• [Task to carry out]
Without including any images, reproduce each entry exactly.

• [Supplied information]

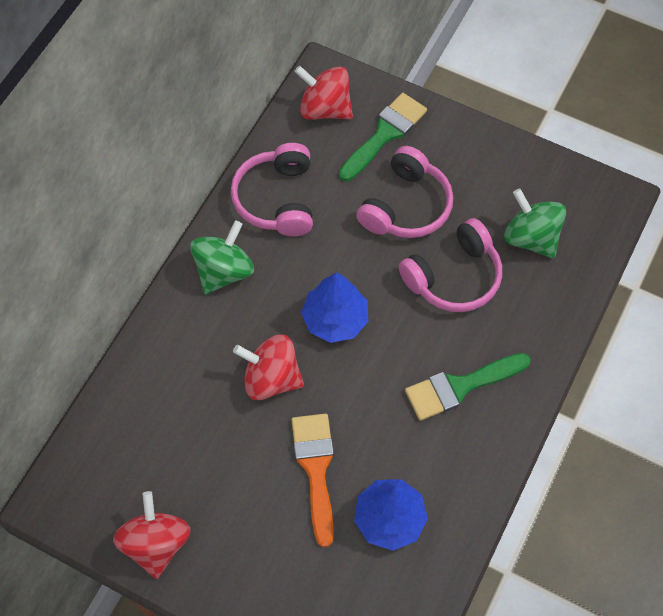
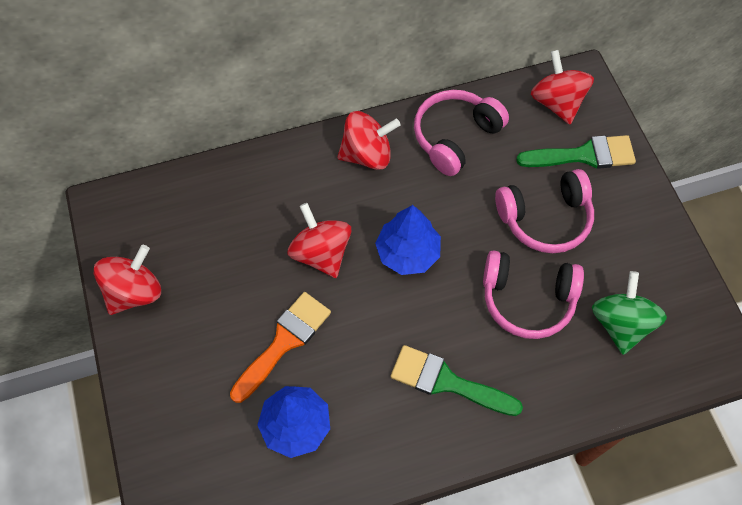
camera: 45 degrees right, 0 degrees up
green spinning top [190,220,254,295] -> red spinning top [337,111,401,170]

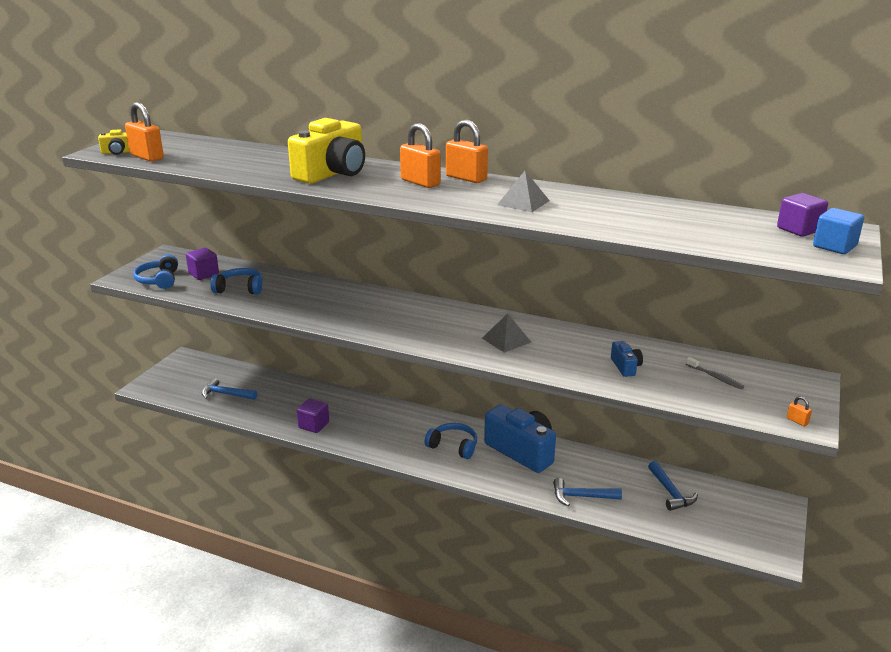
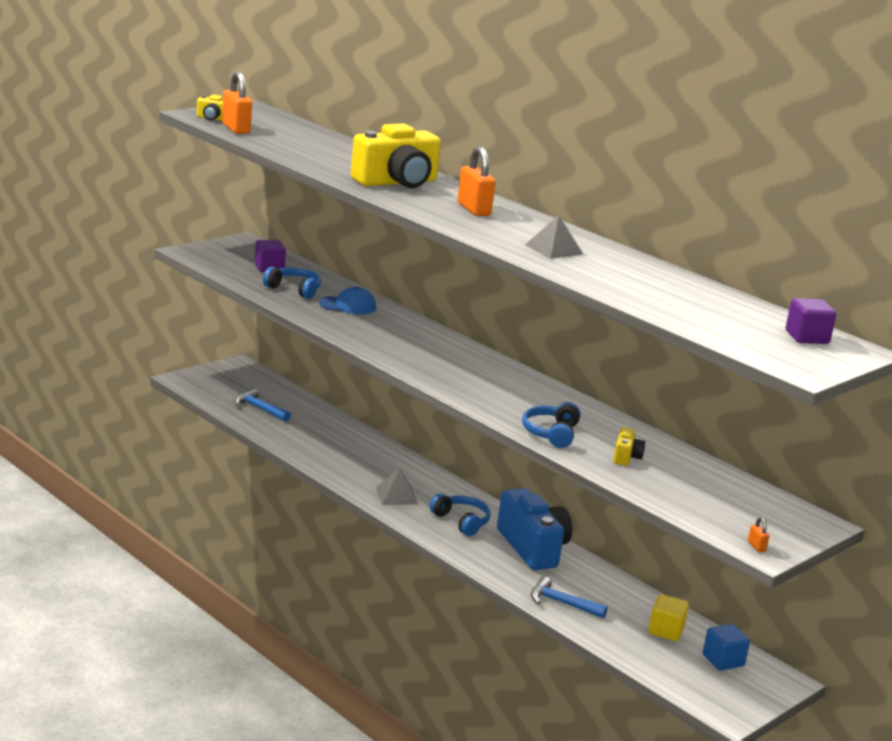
camera: 20 degrees right, 5 degrees down
blue headphones [133,255,178,289] -> blue headphones moved to [522,402,581,448]
purple cube [297,398,329,433] -> none
orange padlock [446,120,488,183] -> none
grey pyramid [482,313,531,353] -> grey pyramid moved to [376,468,418,505]
blue camera [611,341,643,377] -> yellow camera [613,427,645,466]
blue hammer [648,461,698,511] -> yellow cube [649,594,689,641]
grey toothbrush [686,357,744,389] -> none
blue cube [813,208,864,254] -> blue cube moved to [703,624,750,671]
none -> blue cap [319,287,376,315]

• [Written solution]
camera: 45 degrees right, 0 degrees up
green spinning top [190,220,254,295] -> red spinning top [337,111,401,170]

camera: 20 degrees right, 5 degrees down
blue headphones [133,255,178,289] -> blue headphones moved to [522,402,581,448]
purple cube [297,398,329,433] -> none
orange padlock [446,120,488,183] -> none
grey pyramid [482,313,531,353] -> grey pyramid moved to [376,468,418,505]
blue camera [611,341,643,377] -> yellow camera [613,427,645,466]
blue hammer [648,461,698,511] -> yellow cube [649,594,689,641]
grey toothbrush [686,357,744,389] -> none
blue cube [813,208,864,254] -> blue cube moved to [703,624,750,671]
none -> blue cap [319,287,376,315]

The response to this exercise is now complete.